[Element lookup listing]

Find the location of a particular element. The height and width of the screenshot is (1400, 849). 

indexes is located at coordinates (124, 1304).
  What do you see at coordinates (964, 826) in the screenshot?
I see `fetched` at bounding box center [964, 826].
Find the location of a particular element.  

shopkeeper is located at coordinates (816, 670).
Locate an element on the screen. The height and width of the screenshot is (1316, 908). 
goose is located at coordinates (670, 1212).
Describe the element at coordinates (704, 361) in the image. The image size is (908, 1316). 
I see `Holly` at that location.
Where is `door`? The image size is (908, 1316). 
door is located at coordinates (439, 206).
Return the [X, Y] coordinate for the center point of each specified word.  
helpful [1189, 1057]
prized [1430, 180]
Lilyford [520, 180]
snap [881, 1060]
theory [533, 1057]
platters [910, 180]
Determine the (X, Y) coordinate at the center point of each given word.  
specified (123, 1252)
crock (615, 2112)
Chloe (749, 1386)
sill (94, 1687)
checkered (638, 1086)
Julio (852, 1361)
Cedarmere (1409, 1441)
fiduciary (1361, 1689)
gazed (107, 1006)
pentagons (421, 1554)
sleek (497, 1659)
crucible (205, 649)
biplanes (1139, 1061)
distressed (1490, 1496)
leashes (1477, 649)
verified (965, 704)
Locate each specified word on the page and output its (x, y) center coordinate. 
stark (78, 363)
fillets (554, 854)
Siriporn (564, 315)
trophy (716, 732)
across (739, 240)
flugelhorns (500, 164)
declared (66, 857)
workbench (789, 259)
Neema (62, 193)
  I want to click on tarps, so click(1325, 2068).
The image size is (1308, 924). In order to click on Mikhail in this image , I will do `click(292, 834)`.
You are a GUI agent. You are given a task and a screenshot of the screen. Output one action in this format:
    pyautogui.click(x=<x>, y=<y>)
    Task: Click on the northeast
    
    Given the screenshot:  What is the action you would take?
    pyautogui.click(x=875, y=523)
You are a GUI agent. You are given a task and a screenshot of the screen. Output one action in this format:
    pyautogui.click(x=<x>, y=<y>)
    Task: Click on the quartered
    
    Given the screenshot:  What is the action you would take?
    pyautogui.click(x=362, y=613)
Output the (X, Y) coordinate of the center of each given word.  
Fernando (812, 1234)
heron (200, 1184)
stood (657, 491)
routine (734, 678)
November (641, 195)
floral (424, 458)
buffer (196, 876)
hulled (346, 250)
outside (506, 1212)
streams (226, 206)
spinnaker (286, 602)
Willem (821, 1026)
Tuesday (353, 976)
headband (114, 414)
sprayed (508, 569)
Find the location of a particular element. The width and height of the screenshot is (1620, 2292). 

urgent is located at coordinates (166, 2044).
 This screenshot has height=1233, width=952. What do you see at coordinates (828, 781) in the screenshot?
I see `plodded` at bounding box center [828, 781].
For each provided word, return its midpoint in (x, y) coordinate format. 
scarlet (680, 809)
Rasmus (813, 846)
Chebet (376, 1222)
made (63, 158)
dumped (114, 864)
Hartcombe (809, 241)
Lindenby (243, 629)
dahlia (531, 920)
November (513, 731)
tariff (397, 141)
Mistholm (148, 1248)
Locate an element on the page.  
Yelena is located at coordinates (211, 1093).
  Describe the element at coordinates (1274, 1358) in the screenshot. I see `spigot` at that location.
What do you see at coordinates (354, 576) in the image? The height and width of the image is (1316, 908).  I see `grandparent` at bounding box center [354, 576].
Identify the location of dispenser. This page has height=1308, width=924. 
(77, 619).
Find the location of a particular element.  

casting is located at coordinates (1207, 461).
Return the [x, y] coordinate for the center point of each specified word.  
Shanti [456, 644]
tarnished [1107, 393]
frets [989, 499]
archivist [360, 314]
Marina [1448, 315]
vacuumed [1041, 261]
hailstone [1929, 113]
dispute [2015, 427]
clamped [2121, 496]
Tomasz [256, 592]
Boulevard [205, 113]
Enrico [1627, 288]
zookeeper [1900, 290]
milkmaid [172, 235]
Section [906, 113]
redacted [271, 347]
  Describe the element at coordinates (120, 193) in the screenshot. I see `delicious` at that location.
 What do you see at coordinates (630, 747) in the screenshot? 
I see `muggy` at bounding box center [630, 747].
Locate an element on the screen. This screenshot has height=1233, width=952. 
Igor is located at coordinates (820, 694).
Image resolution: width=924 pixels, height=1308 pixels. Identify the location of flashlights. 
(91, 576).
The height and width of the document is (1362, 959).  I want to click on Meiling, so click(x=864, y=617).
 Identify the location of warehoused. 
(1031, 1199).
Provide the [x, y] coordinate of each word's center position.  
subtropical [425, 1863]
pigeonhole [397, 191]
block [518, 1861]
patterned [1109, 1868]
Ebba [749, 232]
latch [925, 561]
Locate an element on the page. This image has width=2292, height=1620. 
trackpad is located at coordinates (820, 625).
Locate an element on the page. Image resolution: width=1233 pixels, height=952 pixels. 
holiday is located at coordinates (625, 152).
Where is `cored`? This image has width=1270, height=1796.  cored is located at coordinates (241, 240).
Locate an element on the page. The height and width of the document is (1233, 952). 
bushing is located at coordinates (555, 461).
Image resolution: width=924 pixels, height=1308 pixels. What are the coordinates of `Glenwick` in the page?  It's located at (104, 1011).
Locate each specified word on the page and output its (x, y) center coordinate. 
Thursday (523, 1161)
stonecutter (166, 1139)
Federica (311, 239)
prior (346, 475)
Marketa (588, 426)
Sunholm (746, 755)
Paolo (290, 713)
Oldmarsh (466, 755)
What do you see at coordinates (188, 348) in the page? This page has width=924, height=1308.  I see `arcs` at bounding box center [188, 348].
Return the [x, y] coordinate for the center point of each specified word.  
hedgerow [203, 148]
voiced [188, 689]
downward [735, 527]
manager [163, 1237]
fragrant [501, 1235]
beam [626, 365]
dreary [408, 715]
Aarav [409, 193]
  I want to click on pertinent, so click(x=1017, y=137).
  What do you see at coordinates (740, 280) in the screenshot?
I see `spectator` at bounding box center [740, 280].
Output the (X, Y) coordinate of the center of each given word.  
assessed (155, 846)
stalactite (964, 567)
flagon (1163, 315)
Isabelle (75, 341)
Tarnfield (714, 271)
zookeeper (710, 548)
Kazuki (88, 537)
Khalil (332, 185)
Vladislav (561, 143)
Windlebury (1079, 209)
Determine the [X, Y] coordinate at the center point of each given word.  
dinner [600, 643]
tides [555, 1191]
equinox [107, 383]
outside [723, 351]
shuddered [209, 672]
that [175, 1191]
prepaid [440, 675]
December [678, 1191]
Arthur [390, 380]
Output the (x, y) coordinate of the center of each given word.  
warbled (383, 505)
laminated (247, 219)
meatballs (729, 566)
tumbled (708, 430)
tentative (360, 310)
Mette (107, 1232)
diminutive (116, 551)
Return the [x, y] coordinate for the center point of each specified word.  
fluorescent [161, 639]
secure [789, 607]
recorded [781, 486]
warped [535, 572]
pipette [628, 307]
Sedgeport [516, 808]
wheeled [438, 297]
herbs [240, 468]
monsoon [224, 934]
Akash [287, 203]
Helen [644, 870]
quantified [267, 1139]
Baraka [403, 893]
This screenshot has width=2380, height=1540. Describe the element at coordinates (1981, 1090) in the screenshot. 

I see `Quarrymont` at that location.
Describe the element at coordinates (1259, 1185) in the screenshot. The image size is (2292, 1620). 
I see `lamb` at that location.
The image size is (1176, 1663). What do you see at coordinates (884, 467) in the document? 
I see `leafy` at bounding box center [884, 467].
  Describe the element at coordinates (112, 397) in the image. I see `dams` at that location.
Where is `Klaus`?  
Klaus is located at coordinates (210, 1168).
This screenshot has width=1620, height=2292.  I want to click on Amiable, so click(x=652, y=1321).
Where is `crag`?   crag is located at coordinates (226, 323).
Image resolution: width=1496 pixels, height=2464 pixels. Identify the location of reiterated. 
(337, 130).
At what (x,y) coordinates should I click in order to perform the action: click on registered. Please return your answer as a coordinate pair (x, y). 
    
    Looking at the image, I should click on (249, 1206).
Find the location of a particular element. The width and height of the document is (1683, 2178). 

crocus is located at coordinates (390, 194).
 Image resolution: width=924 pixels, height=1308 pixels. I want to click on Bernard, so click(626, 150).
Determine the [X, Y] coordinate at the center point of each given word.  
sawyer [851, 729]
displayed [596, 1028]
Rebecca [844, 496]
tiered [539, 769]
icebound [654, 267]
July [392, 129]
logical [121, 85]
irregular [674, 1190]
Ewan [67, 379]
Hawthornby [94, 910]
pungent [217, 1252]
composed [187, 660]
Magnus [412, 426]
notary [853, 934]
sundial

_What to do_
Copy the listing lines starting at the line that contains "stood (657, 491)" and ending at the line that contains "dumped (114, 864)", with "particular element" swapped for "specific element" and nothing else altered.

_Correct output_
stood (657, 491)
routine (734, 678)
November (641, 195)
floral (424, 458)
buffer (196, 876)
hulled (346, 250)
outside (506, 1212)
streams (226, 206)
spinnaker (286, 602)
Willem (821, 1026)
Tuesday (353, 976)
headband (114, 414)
sprayed (508, 569)
Find the location of a specific element. The width and height of the screenshot is (1620, 2292). 

urgent is located at coordinates (166, 2044).
 This screenshot has height=1233, width=952. What do you see at coordinates (828, 781) in the screenshot?
I see `plodded` at bounding box center [828, 781].
For each provided word, return its midpoint in (x, y) coordinate format. 
scarlet (680, 809)
Rasmus (813, 846)
Chebet (376, 1222)
made (63, 158)
dumped (114, 864)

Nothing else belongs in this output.